[Record excerpts]

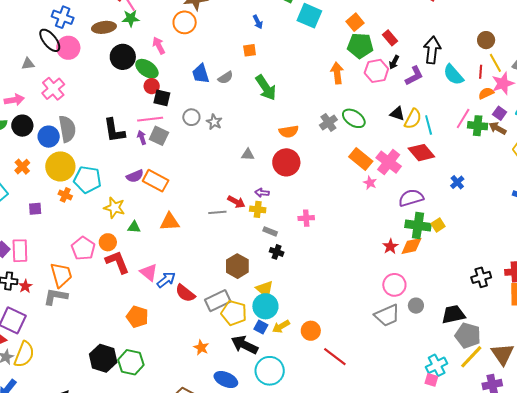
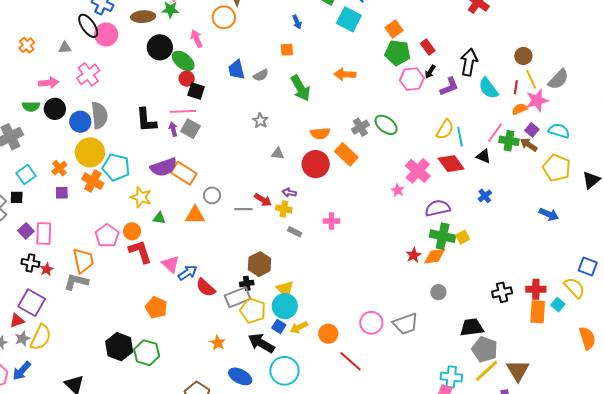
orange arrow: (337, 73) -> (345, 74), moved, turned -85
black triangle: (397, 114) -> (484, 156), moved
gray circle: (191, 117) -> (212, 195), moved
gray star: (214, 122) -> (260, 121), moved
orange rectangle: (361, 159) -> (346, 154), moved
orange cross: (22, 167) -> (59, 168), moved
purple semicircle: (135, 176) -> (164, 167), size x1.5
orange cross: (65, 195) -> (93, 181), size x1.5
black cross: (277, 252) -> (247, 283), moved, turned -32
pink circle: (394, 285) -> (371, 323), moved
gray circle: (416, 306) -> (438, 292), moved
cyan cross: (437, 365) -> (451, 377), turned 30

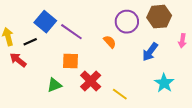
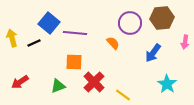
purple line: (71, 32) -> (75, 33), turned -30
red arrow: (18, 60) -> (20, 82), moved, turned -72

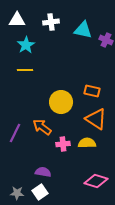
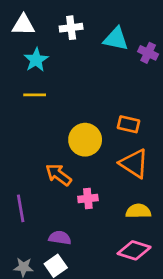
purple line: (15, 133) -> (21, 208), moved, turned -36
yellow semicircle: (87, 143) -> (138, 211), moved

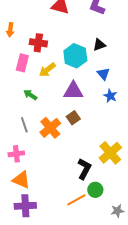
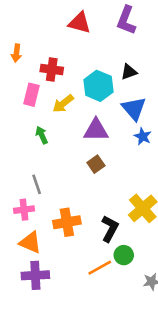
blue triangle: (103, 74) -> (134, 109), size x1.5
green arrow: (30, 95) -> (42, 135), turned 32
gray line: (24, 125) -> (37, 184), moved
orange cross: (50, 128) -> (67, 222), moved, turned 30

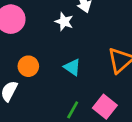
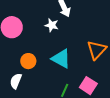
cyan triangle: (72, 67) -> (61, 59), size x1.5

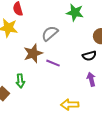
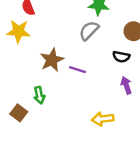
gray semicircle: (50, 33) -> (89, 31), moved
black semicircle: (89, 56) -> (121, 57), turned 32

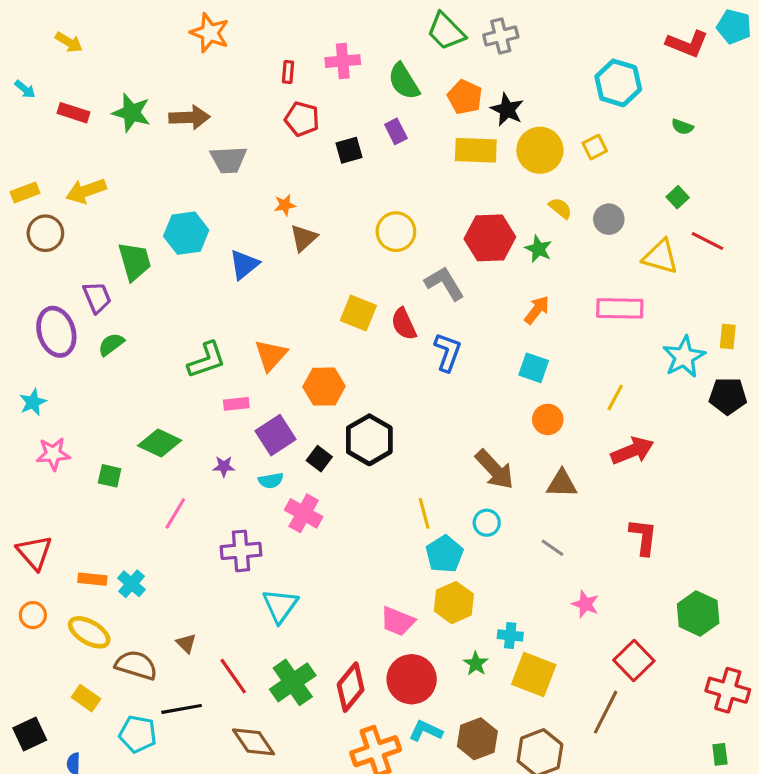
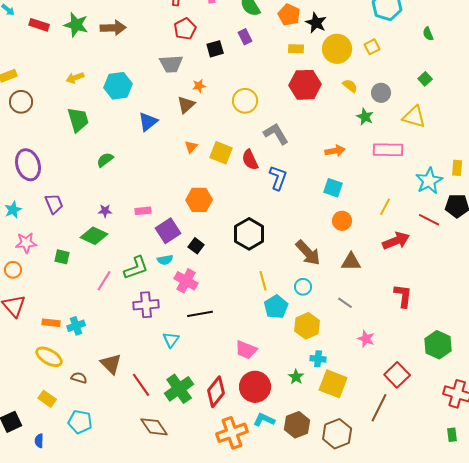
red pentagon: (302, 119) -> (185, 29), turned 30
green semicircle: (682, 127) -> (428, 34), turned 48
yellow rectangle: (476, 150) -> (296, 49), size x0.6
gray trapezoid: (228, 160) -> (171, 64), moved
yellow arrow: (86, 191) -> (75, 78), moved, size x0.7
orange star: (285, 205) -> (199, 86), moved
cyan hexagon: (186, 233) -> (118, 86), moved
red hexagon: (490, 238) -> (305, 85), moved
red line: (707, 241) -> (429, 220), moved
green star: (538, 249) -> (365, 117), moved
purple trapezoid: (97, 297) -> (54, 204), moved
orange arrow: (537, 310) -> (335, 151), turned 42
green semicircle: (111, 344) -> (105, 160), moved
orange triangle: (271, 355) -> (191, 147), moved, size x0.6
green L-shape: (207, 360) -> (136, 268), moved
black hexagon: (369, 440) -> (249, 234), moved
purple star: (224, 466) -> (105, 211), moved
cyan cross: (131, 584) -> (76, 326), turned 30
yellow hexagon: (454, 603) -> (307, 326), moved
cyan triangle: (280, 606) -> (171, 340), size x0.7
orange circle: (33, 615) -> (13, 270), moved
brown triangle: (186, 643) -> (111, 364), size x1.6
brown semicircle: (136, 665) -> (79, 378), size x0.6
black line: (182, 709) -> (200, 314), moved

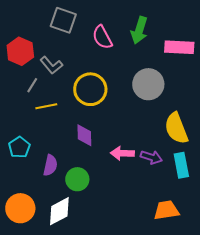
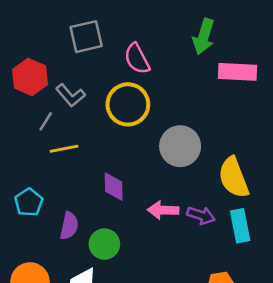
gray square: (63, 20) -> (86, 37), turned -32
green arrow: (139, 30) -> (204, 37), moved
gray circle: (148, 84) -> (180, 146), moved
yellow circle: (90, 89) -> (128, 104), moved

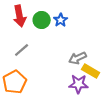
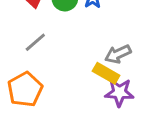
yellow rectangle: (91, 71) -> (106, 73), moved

[/Record excerpts]
[Record excerpts]

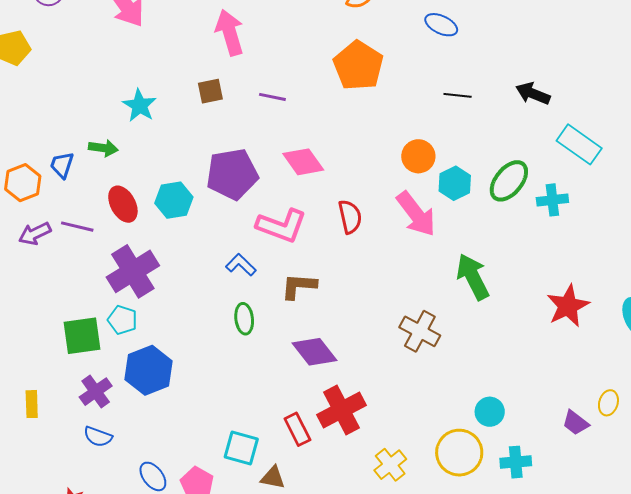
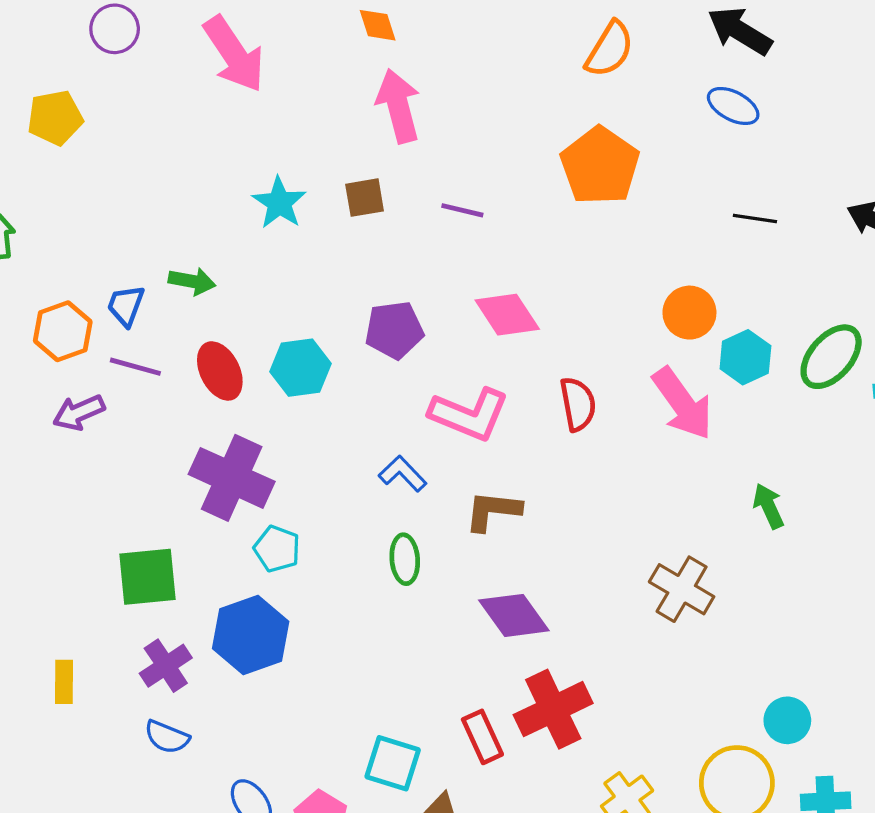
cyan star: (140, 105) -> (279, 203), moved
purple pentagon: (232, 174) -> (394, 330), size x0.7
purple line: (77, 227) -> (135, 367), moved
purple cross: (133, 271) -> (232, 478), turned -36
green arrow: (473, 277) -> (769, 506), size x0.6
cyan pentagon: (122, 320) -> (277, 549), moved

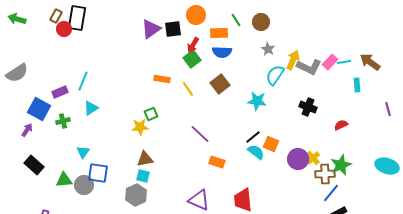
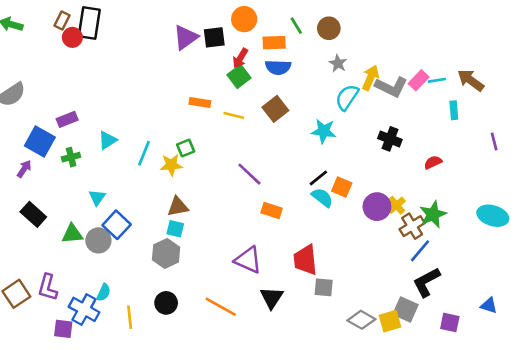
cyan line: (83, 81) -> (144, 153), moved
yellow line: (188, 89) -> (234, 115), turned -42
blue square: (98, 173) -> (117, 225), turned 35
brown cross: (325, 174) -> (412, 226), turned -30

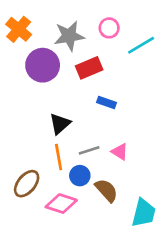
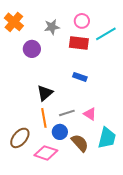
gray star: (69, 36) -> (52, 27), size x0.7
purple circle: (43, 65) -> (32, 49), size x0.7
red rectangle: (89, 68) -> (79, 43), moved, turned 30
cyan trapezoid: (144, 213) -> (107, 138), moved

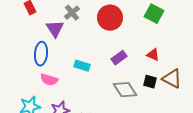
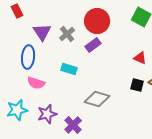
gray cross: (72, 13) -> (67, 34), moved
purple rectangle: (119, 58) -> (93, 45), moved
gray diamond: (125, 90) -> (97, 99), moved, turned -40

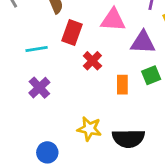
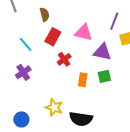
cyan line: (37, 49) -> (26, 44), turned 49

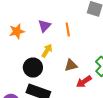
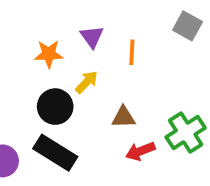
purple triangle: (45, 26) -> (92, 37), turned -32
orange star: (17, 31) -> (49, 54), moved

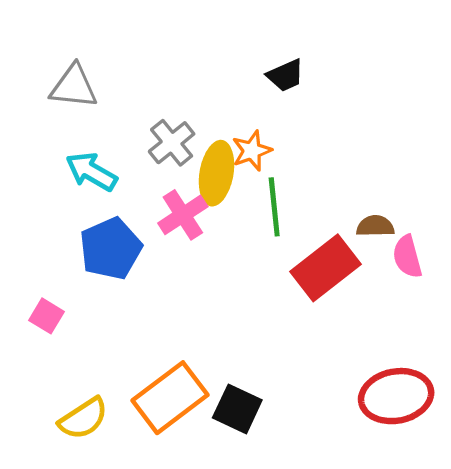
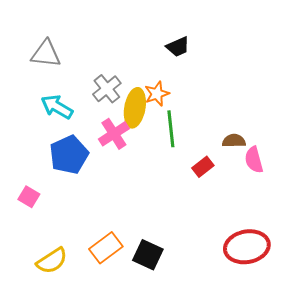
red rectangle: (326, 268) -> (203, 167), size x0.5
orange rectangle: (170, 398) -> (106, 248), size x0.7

[/Record excerpts]

• [To do]: From the records above, quote word for word only the lines beginning at the line that has "orange arrow: (337, 73)" and stopping after the line that has "orange arrow: (537, 310)". Omit the pictures.

• [Output of the task]:
orange arrow: (337, 73) -> (345, 74), moved, turned -85
black triangle: (397, 114) -> (484, 156), moved
gray circle: (191, 117) -> (212, 195), moved
gray star: (214, 122) -> (260, 121), moved
orange rectangle: (361, 159) -> (346, 154), moved
orange cross: (22, 167) -> (59, 168), moved
purple semicircle: (135, 176) -> (164, 167), size x1.5
orange cross: (65, 195) -> (93, 181), size x1.5
black cross: (277, 252) -> (247, 283), moved, turned -32
pink circle: (394, 285) -> (371, 323), moved
gray circle: (416, 306) -> (438, 292), moved
cyan cross: (437, 365) -> (451, 377), turned 30

purple line: (71, 32) -> (75, 33), turned -30
red arrow: (18, 60) -> (20, 82), moved, turned -72

purple line: (15, 133) -> (21, 208), moved, turned -36
yellow semicircle: (87, 143) -> (138, 211), moved

blue triangle: (103, 74) -> (134, 109), size x1.5
green arrow: (30, 95) -> (42, 135), turned 32
gray line: (24, 125) -> (37, 184), moved
orange cross: (50, 128) -> (67, 222), moved, turned 30

cyan triangle: (72, 67) -> (61, 59), size x1.5

gray semicircle: (50, 33) -> (89, 31), moved
black semicircle: (89, 56) -> (121, 57), turned 32

red pentagon: (302, 119) -> (185, 29), turned 30
green semicircle: (682, 127) -> (428, 34), turned 48
yellow rectangle: (476, 150) -> (296, 49), size x0.6
gray trapezoid: (228, 160) -> (171, 64), moved
yellow arrow: (86, 191) -> (75, 78), moved, size x0.7
orange star: (285, 205) -> (199, 86), moved
cyan hexagon: (186, 233) -> (118, 86), moved
red hexagon: (490, 238) -> (305, 85), moved
red line: (707, 241) -> (429, 220), moved
green star: (538, 249) -> (365, 117), moved
purple trapezoid: (97, 297) -> (54, 204), moved
orange arrow: (537, 310) -> (335, 151), turned 42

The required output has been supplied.